#### [WORK TO COMPLETE]
From the line containing "IMU1 pin SCL: A4 -> B6" onward, every line of the entries is to be set down exactly, the last line included.

#### [DATA EXTRACTS]
________________________
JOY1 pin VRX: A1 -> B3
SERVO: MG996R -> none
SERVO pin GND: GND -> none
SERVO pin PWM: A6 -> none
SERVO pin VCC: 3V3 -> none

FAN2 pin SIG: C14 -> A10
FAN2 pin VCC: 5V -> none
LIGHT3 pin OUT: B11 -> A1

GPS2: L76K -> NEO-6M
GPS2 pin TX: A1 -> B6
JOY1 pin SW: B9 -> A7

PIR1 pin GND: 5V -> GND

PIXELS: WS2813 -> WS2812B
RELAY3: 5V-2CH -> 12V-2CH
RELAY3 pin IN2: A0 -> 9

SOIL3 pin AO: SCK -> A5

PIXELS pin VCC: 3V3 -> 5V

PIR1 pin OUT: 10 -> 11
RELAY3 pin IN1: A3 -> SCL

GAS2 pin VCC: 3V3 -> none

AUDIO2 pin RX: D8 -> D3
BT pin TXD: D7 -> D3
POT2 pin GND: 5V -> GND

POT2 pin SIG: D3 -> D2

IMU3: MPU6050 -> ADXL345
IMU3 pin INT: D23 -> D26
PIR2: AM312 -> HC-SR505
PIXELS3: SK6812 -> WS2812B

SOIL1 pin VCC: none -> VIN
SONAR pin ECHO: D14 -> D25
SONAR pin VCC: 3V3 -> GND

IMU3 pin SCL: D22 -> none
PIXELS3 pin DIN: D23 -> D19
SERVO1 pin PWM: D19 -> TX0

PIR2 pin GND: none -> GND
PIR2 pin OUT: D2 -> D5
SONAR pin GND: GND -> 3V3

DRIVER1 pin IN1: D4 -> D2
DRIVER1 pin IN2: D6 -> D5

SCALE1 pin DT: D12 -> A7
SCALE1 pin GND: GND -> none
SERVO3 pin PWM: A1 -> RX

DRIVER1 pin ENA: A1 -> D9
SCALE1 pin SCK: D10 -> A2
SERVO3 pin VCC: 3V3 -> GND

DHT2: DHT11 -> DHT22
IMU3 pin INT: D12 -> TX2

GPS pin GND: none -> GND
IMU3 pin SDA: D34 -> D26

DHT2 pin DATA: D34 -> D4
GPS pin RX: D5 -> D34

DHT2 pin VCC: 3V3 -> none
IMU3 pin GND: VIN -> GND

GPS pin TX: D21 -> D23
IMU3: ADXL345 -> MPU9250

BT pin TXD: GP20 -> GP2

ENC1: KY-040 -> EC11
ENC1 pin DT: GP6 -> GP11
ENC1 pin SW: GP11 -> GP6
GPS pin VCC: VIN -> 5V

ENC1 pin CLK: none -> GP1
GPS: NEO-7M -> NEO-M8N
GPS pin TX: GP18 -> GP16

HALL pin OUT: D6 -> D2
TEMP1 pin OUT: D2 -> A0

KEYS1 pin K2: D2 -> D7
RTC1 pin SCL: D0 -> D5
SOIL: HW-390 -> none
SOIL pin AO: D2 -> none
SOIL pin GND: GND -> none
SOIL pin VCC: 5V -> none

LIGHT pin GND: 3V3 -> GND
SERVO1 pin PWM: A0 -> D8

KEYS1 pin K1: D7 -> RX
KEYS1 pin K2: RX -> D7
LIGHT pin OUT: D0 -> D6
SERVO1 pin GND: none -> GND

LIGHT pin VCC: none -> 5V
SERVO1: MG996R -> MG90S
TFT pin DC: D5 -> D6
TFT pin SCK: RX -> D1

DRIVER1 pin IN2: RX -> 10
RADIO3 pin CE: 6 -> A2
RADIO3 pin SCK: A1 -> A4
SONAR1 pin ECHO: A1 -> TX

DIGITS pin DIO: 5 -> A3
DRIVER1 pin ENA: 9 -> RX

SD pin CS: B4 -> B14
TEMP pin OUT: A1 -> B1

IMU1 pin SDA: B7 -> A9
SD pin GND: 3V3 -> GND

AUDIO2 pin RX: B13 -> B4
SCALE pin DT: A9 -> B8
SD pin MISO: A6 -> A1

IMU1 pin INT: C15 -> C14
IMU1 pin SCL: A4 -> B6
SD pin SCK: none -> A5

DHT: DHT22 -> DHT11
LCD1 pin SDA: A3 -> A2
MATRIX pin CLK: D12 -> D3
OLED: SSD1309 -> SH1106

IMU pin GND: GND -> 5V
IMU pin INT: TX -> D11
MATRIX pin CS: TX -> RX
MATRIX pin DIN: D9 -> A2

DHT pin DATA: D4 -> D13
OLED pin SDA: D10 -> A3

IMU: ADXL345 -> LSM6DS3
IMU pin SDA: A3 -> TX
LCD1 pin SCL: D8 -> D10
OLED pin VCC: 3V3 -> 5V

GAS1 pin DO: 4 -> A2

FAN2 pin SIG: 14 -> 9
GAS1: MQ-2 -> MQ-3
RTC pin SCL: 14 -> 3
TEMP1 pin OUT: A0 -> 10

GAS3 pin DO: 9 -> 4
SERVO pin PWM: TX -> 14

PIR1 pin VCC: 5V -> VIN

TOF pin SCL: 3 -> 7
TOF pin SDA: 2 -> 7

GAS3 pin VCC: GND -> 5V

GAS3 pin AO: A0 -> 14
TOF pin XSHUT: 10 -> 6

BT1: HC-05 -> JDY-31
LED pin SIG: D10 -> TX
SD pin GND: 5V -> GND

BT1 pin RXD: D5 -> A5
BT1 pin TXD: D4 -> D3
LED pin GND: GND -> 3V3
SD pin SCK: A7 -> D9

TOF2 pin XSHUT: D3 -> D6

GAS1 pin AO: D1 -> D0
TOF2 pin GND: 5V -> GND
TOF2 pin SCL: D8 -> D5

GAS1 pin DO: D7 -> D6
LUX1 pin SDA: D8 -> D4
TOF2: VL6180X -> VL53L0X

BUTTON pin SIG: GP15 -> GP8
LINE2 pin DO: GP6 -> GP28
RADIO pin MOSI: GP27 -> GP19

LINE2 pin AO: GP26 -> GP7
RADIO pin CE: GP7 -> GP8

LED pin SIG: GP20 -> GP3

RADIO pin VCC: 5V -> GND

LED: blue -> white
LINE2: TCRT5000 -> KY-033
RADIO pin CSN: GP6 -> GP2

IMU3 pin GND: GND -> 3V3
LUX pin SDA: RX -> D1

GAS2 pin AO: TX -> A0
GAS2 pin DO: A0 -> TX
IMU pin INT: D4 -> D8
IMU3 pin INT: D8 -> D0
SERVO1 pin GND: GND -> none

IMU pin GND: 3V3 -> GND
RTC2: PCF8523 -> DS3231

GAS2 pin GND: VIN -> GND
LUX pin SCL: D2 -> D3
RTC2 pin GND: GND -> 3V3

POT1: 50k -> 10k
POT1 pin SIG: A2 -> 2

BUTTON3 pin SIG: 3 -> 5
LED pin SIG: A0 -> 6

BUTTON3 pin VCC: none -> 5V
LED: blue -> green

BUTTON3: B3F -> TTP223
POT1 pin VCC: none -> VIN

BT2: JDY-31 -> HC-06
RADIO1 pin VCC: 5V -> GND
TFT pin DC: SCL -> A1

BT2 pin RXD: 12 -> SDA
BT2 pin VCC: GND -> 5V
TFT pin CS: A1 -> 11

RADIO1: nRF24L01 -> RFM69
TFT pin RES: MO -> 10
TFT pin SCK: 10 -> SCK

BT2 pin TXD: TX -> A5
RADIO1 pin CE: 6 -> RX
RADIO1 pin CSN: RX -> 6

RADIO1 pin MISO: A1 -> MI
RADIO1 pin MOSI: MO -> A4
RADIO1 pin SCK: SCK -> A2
________________________
#### [SOLUTION BELOW]
IMU1 pin SCL: A4 -> B6
SD pin SCK: none -> A5

DHT: DHT22 -> DHT11
LCD1 pin SDA: A3 -> A2
MATRIX pin CLK: D12 -> D3
OLED: SSD1309 -> SH1106

IMU pin GND: GND -> 5V
IMU pin INT: TX -> D11
MATRIX pin CS: TX -> RX
MATRIX pin DIN: D9 -> A2

DHT pin DATA: D4 -> D13
OLED pin SDA: D10 -> A3

IMU: ADXL345 -> LSM6DS3
IMU pin SDA: A3 -> TX
LCD1 pin SCL: D8 -> D10
OLED pin VCC: 3V3 -> 5V

GAS1 pin DO: 4 -> A2

FAN2 pin SIG: 14 -> 9
GAS1: MQ-2 -> MQ-3
RTC pin SCL: 14 -> 3
TEMP1 pin OUT: A0 -> 10

GAS3 pin DO: 9 -> 4
SERVO pin PWM: TX -> 14

PIR1 pin VCC: 5V -> VIN

TOF pin SCL: 3 -> 7
TOF pin SDA: 2 -> 7

GAS3 pin VCC: GND -> 5V

GAS3 pin AO: A0 -> 14
TOF pin XSHUT: 10 -> 6

BT1: HC-05 -> JDY-31
LED pin SIG: D10 -> TX
SD pin GND: 5V -> GND

BT1 pin RXD: D5 -> A5
BT1 pin TXD: D4 -> D3
LED pin GND: GND -> 3V3
SD pin SCK: A7 -> D9

TOF2 pin XSHUT: D3 -> D6

GAS1 pin AO: D1 -> D0
TOF2 pin GND: 5V -> GND
TOF2 pin SCL: D8 -> D5

GAS1 pin DO: D7 -> D6
LUX1 pin SDA: D8 -> D4
TOF2: VL6180X -> VL53L0X

BUTTON pin SIG: GP15 -> GP8
LINE2 pin DO: GP6 -> GP28
RADIO pin MOSI: GP27 -> GP19

LINE2 pin AO: GP26 -> GP7
RADIO pin CE: GP7 -> GP8

LED pin SIG: GP20 -> GP3

RADIO pin VCC: 5V -> GND

LED: blue -> white
LINE2: TCRT5000 -> KY-033
RADIO pin CSN: GP6 -> GP2

IMU3 pin GND: GND -> 3V3
LUX pin SDA: RX -> D1

GAS2 pin AO: TX -> A0
GAS2 pin DO: A0 -> TX
IMU pin INT: D4 -> D8
IMU3 pin INT: D8 -> D0
SERVO1 pin GND: GND -> none

IMU pin GND: 3V3 -> GND
RTC2: PCF8523 -> DS3231

GAS2 pin GND: VIN -> GND
LUX pin SCL: D2 -> D3
RTC2 pin GND: GND -> 3V3

POT1: 50k -> 10k
POT1 pin SIG: A2 -> 2

BUTTON3 pin SIG: 3 -> 5
LED pin SIG: A0 -> 6

BUTTON3 pin VCC: none -> 5V
LED: blue -> green

BUTTON3: B3F -> TTP223
POT1 pin VCC: none -> VIN

BT2: JDY-31 -> HC-06
RADIO1 pin VCC: 5V -> GND
TFT pin DC: SCL -> A1

BT2 pin RXD: 12 -> SDA
BT2 pin VCC: GND -> 5V
TFT pin CS: A1 -> 11

RADIO1: nRF24L01 -> RFM69
TFT pin RES: MO -> 10
TFT pin SCK: 10 -> SCK

BT2 pin TXD: TX -> A5
RADIO1 pin CE: 6 -> RX
RADIO1 pin CSN: RX -> 6

RADIO1 pin MISO: A1 -> MI
RADIO1 pin MOSI: MO -> A4
RADIO1 pin SCK: SCK -> A2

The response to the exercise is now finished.